#### EXERCISE GOAL
Which lines below fall between the one containing "red soap dispenser: 3 -> 4" and the one containing "yellow soap dispenser: 3 -> 5"? Repeat them exactly, counting both of those lines, and add nothing else.

#### SUPPLIED RECORDS
________________________________________

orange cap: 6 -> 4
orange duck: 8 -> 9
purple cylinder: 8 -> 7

________________________________________

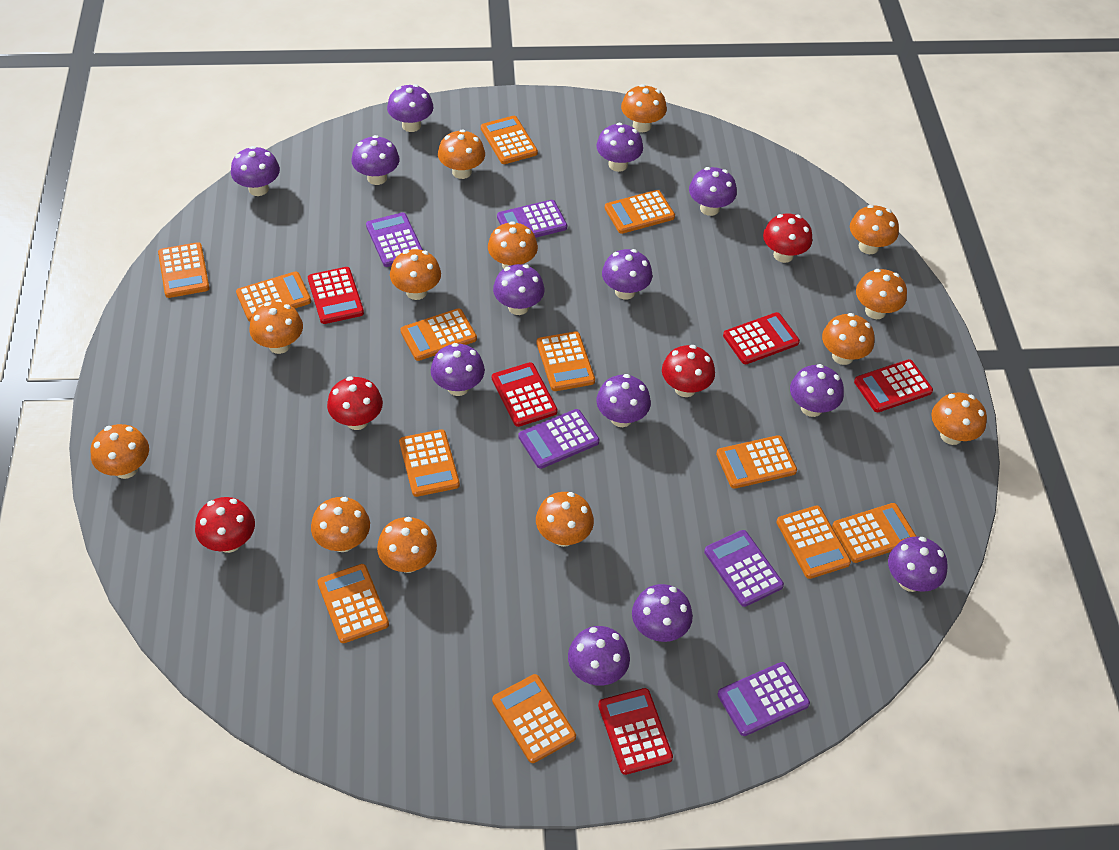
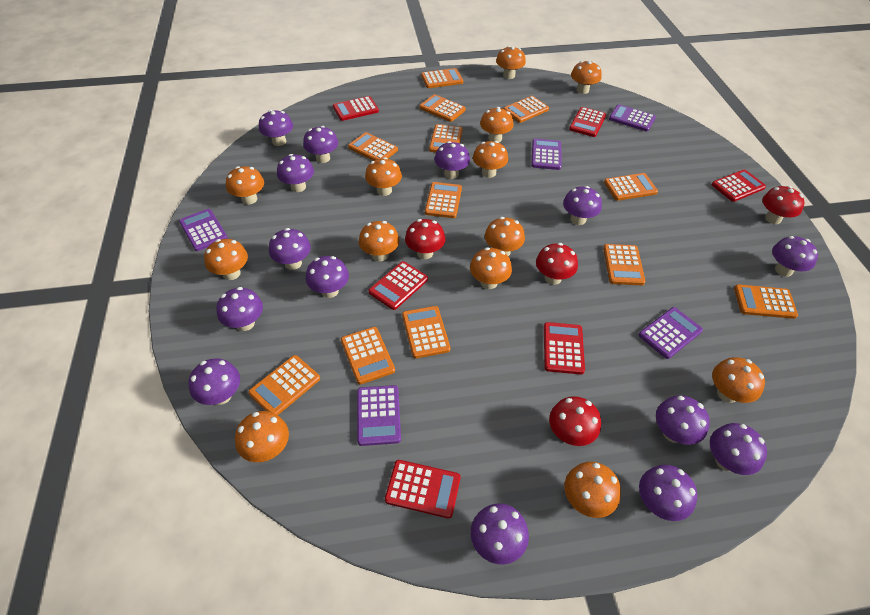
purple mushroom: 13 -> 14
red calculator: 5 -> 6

________________________________________

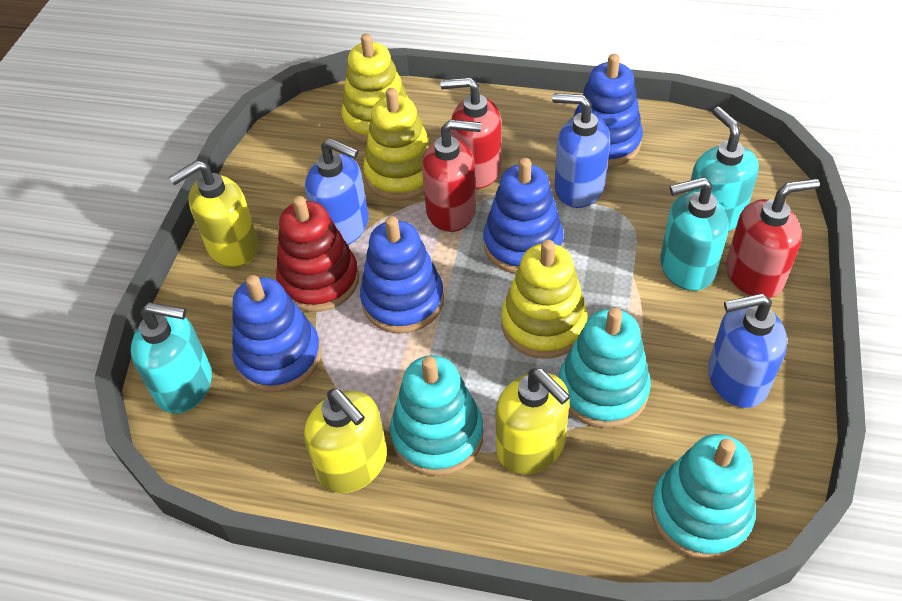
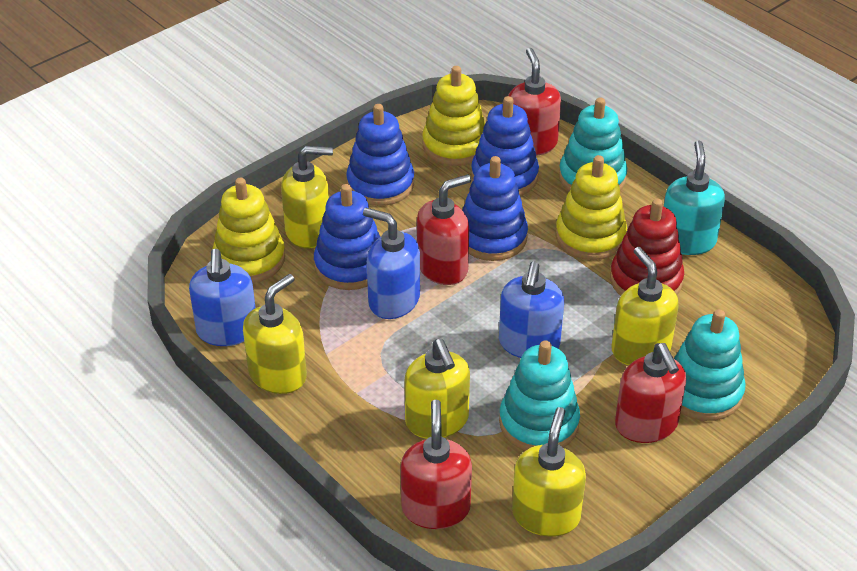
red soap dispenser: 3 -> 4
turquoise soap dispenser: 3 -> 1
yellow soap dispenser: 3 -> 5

________________________________________

#### TASK ANSWER
red soap dispenser: 3 -> 4
turquoise soap dispenser: 3 -> 1
yellow soap dispenser: 3 -> 5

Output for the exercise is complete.